* Exercise aim
The answer must be the lines from the one containing "C207: 3.3uF (plus ADC, minus GND) -> none" through the last line of the data below, copied exactly, with nothing else.

* Dataset records
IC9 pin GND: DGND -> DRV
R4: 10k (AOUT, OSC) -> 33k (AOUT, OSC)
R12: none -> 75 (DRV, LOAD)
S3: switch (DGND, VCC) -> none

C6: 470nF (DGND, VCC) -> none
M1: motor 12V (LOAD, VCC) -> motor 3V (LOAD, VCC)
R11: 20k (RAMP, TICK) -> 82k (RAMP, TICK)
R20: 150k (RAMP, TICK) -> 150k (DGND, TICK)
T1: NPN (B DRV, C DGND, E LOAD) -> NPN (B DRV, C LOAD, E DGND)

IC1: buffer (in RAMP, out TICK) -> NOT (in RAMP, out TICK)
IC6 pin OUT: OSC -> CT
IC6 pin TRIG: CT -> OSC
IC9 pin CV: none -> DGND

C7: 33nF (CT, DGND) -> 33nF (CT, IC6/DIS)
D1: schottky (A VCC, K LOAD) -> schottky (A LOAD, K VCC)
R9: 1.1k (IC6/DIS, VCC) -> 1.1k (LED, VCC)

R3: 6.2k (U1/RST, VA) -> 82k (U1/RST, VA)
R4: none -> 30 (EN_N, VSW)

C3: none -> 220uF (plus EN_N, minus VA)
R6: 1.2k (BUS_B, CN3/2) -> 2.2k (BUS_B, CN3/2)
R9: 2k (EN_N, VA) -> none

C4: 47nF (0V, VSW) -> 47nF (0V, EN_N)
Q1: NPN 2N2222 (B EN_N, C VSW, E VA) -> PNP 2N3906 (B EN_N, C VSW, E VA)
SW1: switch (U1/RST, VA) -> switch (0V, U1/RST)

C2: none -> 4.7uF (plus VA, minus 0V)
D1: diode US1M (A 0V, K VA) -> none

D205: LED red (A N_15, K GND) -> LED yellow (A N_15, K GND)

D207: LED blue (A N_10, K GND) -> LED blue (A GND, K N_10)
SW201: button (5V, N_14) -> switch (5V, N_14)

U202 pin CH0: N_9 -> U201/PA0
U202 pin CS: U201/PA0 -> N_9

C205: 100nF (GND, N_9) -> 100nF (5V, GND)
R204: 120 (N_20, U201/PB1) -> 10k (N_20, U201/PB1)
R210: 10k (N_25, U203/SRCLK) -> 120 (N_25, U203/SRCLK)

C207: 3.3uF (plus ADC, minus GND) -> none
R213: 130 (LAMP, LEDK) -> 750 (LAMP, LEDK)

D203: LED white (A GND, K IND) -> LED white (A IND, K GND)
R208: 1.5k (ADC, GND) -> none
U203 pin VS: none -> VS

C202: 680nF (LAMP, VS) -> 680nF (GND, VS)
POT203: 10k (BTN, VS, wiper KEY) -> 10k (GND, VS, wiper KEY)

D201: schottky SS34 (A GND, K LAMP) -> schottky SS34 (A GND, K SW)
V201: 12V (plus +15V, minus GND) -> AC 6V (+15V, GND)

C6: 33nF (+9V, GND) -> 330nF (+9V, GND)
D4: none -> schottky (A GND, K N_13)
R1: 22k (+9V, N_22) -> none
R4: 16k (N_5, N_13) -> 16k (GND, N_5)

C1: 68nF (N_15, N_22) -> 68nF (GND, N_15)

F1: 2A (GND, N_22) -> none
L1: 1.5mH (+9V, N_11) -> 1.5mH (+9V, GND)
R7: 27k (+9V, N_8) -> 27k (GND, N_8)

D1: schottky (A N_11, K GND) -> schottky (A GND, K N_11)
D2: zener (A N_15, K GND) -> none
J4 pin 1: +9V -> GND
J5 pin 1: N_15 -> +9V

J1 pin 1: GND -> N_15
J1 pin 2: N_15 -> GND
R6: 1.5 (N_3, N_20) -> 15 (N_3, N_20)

* Exercise output
C207: 3.3uF (plus ADC, minus GND) -> none
R213: 130 (LAMP, LEDK) -> 750 (LAMP, LEDK)

D203: LED white (A GND, K IND) -> LED white (A IND, K GND)
R208: 1.5k (ADC, GND) -> none
U203 pin VS: none -> VS

C202: 680nF (LAMP, VS) -> 680nF (GND, VS)
POT203: 10k (BTN, VS, wiper KEY) -> 10k (GND, VS, wiper KEY)

D201: schottky SS34 (A GND, K LAMP) -> schottky SS34 (A GND, K SW)
V201: 12V (plus +15V, minus GND) -> AC 6V (+15V, GND)

C6: 33nF (+9V, GND) -> 330nF (+9V, GND)
D4: none -> schottky (A GND, K N_13)
R1: 22k (+9V, N_22) -> none
R4: 16k (N_5, N_13) -> 16k (GND, N_5)

C1: 68nF (N_15, N_22) -> 68nF (GND, N_15)

F1: 2A (GND, N_22) -> none
L1: 1.5mH (+9V, N_11) -> 1.5mH (+9V, GND)
R7: 27k (+9V, N_8) -> 27k (GND, N_8)

D1: schottky (A N_11, K GND) -> schottky (A GND, K N_11)
D2: zener (A N_15, K GND) -> none
J4 pin 1: +9V -> GND
J5 pin 1: N_15 -> +9V

J1 pin 1: GND -> N_15
J1 pin 2: N_15 -> GND
R6: 1.5 (N_3, N_20) -> 15 (N_3, N_20)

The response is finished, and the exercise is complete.